**What the exercise asks**.
Exactly and only the lines from the one with "pink brick I5" through the last line of the records need to be set down; please skip the pictures.

**Data extract**.
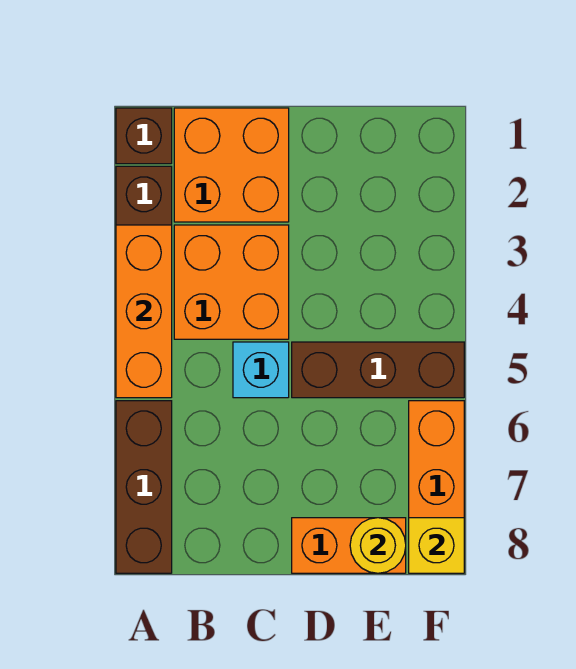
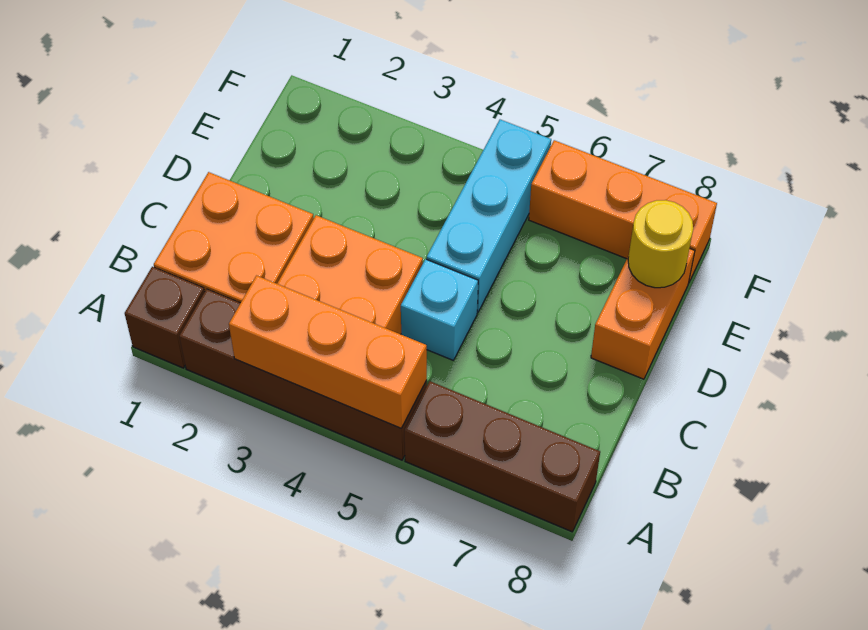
brown brick D5:F5 level 1 -> cyan brick D5:F5 level 1
yellow brick F8 level 2 -> none

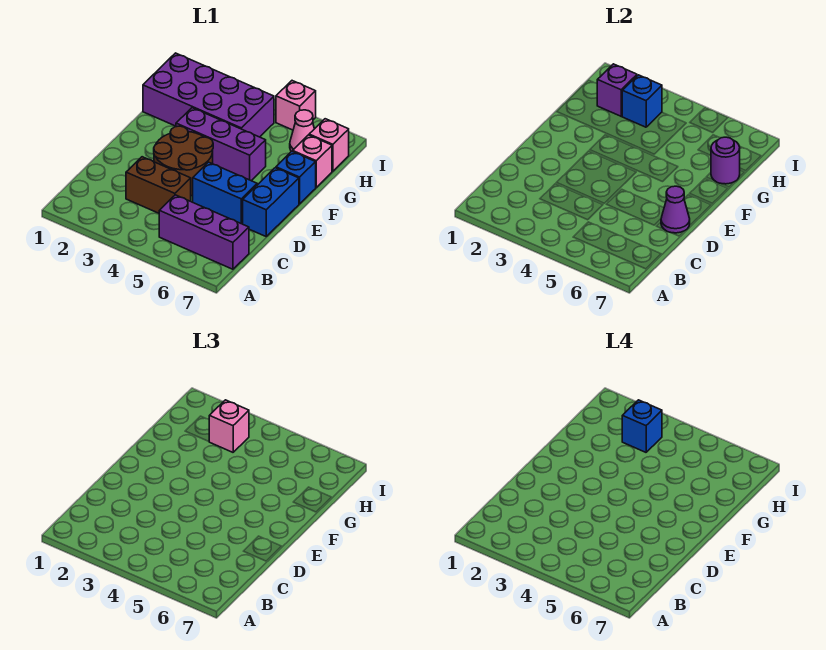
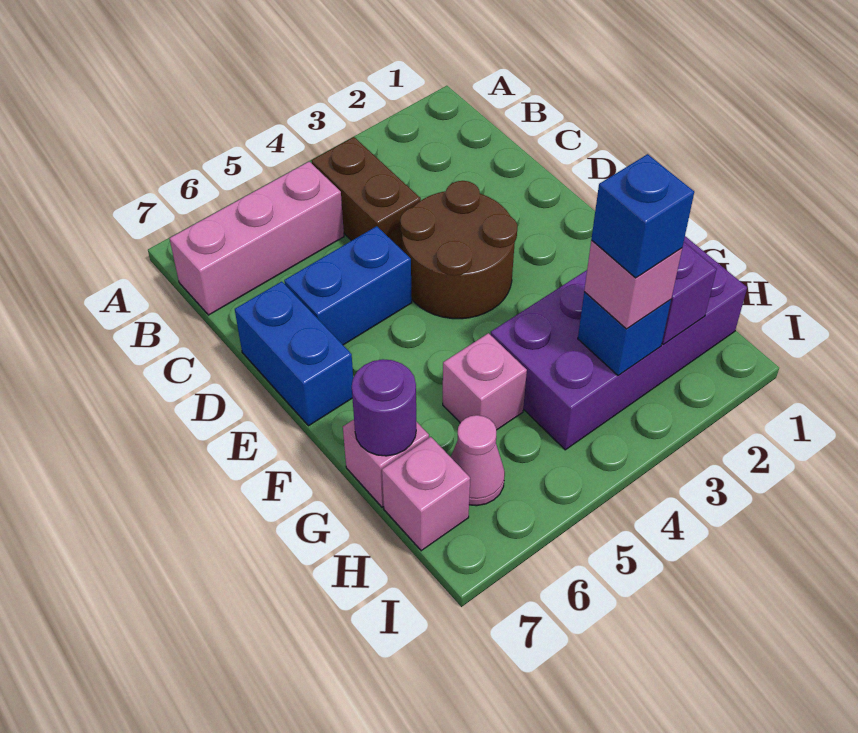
purple brick B5:B7 level 1 -> pink brick B5:B7 level 1
brown brick C3:C4 level 1 -> brown brick B4:C4 level 1
purple cone D7 level 2 -> none
purple brick F3:F5 level 1 -> none
blue brick F7 level 1 -> none
pink brick I5 level 1 -> pink brick G5 level 1

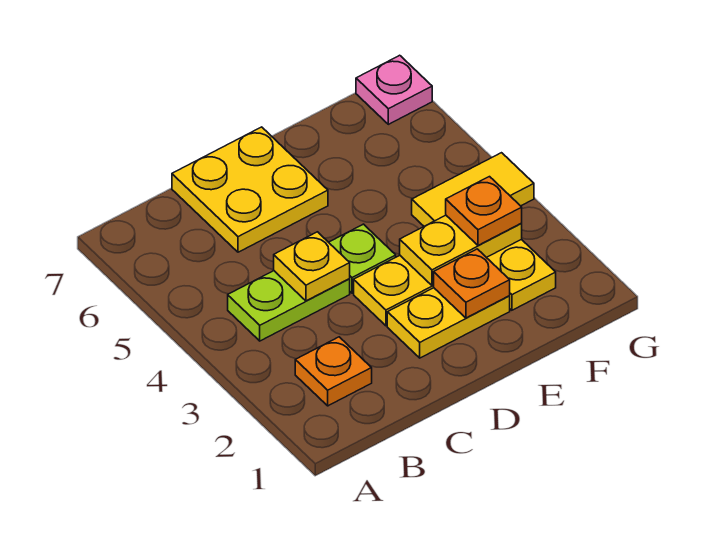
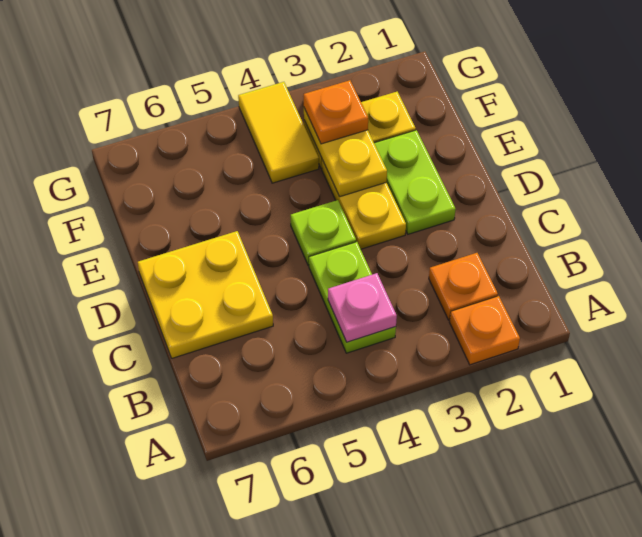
yellow plate C4 level 2 -> none
yellow plate D2:E2 level 1 -> lime plate D2:E2 level 1
orange plate E2 level 2 -> orange plate A2 level 1
pink plate G7 level 1 -> pink plate B4 level 2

**Solution for this task**.
pink brick I5 level 1 -> pink brick G5 level 1

yellow plate C4 level 2 -> none
yellow plate D2:E2 level 1 -> lime plate D2:E2 level 1
orange plate E2 level 2 -> orange plate A2 level 1
pink plate G7 level 1 -> pink plate B4 level 2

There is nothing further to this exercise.